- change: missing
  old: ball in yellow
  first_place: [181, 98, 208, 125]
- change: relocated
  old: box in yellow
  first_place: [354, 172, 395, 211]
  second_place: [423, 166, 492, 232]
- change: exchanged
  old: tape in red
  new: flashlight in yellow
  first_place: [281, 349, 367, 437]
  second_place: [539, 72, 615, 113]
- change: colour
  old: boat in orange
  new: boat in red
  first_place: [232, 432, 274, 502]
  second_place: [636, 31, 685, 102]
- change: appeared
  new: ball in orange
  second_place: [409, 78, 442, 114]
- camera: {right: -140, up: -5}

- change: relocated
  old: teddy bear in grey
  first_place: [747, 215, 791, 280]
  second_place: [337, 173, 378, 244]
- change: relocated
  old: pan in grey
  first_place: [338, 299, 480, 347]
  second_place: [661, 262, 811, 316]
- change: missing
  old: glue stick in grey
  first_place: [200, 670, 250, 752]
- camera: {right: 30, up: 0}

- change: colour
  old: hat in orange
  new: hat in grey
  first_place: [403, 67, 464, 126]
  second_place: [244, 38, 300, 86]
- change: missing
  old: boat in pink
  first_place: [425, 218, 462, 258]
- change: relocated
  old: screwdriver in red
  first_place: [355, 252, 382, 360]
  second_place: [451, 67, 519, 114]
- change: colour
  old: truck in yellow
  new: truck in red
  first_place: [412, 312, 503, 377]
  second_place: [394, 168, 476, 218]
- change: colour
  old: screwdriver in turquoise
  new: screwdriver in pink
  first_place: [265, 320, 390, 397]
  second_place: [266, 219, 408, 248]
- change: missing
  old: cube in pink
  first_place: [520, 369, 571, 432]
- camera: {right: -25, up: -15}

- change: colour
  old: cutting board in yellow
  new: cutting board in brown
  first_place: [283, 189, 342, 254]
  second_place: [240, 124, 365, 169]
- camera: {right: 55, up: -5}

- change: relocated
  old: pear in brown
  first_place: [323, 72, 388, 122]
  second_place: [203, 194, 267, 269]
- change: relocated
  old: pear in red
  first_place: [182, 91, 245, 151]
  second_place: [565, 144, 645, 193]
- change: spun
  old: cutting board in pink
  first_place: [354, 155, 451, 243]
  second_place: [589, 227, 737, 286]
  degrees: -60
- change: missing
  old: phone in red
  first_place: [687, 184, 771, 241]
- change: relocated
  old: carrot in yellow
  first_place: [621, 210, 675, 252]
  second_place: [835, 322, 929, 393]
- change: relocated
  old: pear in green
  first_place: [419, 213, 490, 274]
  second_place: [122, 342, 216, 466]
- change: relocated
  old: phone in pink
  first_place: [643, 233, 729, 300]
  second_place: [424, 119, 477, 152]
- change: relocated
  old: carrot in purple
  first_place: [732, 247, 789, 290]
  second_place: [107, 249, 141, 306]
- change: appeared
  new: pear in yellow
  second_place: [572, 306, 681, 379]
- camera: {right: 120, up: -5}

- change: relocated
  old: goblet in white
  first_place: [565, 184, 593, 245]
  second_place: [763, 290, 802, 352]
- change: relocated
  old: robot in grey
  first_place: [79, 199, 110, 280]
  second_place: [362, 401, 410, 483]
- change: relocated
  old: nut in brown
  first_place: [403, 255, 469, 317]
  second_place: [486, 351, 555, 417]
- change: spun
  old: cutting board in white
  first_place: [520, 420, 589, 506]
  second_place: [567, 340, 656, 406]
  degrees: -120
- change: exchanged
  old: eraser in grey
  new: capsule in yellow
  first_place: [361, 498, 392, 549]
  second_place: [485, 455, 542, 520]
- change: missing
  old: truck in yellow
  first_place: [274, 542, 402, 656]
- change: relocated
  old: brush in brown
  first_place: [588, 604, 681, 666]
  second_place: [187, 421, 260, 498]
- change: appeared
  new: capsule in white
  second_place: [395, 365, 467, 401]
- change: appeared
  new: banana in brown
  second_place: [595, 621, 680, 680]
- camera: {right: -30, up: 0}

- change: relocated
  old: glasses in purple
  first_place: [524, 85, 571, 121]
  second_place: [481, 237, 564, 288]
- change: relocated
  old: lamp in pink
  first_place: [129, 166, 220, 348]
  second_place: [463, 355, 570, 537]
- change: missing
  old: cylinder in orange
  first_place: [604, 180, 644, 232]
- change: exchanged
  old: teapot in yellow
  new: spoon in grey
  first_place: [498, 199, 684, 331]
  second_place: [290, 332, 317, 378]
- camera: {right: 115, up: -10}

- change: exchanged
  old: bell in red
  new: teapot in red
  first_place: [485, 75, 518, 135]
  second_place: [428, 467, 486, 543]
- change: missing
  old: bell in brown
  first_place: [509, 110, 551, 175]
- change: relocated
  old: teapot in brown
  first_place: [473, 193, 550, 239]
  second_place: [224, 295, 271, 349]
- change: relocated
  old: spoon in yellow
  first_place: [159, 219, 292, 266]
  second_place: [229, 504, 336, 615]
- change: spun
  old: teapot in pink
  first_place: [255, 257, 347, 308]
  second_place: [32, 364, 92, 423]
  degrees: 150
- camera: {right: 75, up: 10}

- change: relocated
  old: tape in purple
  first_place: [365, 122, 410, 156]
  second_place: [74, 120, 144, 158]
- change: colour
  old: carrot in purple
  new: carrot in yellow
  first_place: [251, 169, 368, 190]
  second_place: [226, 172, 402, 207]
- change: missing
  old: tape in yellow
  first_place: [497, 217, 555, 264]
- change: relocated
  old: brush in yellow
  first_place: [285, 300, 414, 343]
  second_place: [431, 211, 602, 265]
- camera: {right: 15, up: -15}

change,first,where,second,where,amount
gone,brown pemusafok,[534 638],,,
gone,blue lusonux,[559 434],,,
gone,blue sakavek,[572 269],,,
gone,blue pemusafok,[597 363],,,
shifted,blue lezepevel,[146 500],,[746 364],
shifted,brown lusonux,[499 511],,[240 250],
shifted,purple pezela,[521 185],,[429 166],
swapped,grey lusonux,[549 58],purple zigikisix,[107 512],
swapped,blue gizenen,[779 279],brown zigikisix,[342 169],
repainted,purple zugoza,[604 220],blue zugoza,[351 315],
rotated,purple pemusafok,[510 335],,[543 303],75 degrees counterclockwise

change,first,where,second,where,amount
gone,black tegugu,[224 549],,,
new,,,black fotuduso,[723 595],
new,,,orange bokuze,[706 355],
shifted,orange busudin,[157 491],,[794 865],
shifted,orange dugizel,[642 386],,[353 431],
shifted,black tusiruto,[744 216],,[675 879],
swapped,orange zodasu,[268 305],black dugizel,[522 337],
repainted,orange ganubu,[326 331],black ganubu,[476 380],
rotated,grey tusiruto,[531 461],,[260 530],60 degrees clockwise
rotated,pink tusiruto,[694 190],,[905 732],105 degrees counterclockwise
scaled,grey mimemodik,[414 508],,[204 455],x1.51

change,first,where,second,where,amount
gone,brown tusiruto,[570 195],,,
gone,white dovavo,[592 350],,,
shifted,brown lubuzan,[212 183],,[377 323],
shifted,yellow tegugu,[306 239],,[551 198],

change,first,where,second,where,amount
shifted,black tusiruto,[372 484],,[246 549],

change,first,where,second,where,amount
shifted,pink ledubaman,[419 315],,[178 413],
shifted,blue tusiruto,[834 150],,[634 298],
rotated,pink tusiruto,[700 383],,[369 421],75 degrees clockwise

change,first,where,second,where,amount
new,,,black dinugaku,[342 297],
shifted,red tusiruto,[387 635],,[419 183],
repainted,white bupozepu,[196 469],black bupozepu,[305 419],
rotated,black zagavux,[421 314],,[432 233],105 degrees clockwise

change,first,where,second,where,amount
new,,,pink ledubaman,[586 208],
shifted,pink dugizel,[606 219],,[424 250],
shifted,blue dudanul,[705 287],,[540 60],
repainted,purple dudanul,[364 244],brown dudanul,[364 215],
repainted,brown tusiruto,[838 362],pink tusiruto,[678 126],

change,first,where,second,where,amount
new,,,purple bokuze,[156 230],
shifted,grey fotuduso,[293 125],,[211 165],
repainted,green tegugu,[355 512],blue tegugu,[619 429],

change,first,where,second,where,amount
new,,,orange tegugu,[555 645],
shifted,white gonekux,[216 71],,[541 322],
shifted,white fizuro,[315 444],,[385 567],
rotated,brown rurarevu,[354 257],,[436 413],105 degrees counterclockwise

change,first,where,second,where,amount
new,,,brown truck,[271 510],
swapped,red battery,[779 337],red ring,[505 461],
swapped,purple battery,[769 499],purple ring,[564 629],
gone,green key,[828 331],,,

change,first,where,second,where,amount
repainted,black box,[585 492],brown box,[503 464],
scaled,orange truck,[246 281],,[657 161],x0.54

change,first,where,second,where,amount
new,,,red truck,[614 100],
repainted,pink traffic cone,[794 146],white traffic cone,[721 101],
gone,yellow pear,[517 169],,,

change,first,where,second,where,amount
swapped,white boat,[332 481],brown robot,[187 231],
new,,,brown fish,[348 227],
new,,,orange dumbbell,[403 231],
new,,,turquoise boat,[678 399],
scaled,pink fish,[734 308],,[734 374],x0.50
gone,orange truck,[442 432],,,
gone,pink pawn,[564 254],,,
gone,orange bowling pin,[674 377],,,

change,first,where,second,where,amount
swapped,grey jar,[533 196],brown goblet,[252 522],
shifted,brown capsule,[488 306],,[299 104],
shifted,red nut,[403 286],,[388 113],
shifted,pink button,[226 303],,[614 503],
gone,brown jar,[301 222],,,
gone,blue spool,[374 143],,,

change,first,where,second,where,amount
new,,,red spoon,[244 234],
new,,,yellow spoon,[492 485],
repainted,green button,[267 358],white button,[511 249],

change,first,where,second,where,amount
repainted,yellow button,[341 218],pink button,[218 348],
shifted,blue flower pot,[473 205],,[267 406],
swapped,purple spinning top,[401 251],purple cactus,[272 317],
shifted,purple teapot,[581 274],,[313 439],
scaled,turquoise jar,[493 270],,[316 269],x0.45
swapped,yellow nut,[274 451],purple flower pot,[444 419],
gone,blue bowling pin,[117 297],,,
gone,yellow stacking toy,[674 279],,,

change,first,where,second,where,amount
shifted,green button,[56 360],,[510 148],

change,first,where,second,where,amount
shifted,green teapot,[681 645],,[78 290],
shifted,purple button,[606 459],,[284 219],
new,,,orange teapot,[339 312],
□ □ □ □ □ □ □
• What you need to do
Each line from the top of the material above, through the one that contains "new: flashlight in yellow", should be restated word for word.

• Result of this exercise
- change: missing
  old: ball in yellow
  first_place: [181, 98, 208, 125]
- change: relocated
  old: box in yellow
  first_place: [354, 172, 395, 211]
  second_place: [423, 166, 492, 232]
- change: exchanged
  old: tape in red
  new: flashlight in yellow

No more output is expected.